_Goal_
Return every line of the records that contains the string "tuplet", matching case exactly.

_Dataset content_
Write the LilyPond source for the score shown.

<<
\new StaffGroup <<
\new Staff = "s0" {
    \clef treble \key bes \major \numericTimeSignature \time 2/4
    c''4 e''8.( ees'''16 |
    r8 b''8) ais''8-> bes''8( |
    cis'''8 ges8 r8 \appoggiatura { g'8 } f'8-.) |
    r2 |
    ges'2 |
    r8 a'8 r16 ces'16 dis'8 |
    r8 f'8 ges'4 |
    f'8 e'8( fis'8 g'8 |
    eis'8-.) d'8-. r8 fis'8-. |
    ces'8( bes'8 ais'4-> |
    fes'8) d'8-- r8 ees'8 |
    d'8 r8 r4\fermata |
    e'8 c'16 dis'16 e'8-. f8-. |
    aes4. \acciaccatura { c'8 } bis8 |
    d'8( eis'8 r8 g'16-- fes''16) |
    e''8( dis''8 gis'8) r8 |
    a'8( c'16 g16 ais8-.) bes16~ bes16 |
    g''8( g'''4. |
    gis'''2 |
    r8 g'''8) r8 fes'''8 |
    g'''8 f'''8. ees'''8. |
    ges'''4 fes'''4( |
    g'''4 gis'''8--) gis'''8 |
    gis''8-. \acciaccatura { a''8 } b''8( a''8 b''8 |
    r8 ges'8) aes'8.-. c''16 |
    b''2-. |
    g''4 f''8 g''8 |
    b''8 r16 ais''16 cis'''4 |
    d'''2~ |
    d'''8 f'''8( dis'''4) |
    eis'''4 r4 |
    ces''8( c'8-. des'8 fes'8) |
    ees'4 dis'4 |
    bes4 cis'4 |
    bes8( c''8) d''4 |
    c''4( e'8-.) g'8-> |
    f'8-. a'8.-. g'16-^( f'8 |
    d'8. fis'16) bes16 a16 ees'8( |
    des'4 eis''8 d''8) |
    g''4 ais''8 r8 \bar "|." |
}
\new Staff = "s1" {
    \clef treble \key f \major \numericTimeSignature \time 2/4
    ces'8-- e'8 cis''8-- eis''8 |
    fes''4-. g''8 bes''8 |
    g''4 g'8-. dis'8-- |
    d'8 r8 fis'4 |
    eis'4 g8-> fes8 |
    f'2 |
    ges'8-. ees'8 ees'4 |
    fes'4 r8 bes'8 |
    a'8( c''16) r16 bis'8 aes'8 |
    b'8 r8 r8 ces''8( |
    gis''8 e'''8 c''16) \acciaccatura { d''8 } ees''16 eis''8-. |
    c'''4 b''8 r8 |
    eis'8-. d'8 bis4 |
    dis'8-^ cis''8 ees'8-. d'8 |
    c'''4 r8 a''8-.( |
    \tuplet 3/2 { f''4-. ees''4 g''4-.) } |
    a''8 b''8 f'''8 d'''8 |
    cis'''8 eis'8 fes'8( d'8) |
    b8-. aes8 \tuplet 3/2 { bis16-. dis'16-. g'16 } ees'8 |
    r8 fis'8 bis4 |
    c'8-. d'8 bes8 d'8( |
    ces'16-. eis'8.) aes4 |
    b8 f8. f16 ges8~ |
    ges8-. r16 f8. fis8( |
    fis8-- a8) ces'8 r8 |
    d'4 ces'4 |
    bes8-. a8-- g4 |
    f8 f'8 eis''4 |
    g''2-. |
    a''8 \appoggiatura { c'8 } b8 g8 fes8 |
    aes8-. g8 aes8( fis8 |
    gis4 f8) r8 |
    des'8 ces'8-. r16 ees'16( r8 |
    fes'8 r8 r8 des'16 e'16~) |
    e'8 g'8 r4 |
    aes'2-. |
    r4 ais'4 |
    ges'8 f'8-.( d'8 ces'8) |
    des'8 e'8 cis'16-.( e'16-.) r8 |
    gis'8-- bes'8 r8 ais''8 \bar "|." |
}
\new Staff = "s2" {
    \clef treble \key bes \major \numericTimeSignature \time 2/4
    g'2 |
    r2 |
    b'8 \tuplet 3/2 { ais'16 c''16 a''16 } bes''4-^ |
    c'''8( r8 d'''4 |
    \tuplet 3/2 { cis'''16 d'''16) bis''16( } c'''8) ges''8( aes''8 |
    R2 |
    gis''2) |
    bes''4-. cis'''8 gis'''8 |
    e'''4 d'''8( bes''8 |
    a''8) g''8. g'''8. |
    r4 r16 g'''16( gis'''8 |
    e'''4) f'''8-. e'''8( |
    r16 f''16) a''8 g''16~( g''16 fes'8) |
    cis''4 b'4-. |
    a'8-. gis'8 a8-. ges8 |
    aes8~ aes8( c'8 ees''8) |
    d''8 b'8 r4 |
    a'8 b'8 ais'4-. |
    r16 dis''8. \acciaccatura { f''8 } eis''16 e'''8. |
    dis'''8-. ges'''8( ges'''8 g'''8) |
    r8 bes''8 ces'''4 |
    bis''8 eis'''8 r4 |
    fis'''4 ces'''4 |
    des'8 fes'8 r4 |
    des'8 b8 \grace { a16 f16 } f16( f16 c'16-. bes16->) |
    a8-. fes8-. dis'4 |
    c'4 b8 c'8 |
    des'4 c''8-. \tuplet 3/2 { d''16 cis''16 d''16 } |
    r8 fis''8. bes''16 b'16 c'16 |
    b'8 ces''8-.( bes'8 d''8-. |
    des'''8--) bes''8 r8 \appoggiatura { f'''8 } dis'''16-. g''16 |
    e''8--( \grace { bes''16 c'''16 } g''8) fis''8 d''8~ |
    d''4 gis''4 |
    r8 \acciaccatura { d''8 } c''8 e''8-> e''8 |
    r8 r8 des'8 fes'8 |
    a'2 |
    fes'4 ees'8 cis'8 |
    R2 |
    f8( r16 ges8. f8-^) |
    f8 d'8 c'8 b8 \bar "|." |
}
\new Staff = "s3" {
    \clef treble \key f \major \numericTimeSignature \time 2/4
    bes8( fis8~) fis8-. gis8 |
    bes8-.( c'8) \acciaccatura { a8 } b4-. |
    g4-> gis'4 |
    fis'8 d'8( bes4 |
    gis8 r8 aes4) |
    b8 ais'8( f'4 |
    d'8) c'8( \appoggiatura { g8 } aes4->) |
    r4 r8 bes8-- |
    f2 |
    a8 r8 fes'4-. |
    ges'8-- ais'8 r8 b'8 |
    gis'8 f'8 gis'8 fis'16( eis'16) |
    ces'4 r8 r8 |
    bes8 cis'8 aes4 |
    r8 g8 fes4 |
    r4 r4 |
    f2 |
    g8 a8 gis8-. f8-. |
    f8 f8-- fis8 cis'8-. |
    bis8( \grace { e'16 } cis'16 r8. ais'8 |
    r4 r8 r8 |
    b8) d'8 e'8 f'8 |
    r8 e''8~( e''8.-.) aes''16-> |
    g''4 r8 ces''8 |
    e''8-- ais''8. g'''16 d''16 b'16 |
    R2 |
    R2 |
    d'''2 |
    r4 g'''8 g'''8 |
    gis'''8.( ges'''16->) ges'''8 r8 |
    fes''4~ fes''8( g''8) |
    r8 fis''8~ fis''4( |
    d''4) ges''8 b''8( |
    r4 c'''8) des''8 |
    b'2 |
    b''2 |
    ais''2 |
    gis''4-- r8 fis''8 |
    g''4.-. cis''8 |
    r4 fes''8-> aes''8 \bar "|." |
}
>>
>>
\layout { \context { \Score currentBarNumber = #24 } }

_Solution to this task_
    \tuplet 3/2 { f''4-. ees''4 g''4-.) } |
    b8-. aes8 \tuplet 3/2 { bis16-. dis'16-. g'16 } ees'8 |
    b'8 \tuplet 3/2 { ais'16 c''16 a''16 } bes''4-^ |
    \tuplet 3/2 { cis'''16 d'''16) bis''16( } c'''8) ges''8( aes''8 |
    des'4 c''8-. \tuplet 3/2 { d''16 cis''16 d''16 } |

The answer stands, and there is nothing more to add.